**What you have to do:** Write out the entries, please, from the line containing "R17: 2.7k (GND, VMID) -> 10k (GND, VMID)" through their final line, exactly and with nothing else.

**Dataset excerpts:**
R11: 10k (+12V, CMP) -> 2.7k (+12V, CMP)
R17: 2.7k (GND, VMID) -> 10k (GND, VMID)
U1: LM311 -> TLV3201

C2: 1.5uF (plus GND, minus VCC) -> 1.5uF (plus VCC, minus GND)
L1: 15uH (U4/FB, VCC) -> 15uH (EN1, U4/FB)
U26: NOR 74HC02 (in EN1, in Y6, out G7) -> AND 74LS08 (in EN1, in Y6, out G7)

**Response to this exercise:**
R17: 2.7k (GND, VMID) -> 10k (GND, VMID)
U1: LM311 -> TLV3201

C2: 1.5uF (plus GND, minus VCC) -> 1.5uF (plus VCC, minus GND)
L1: 15uH (U4/FB, VCC) -> 15uH (EN1, U4/FB)
U26: NOR 74HC02 (in EN1, in Y6, out G7) -> AND 74LS08 (in EN1, in Y6, out G7)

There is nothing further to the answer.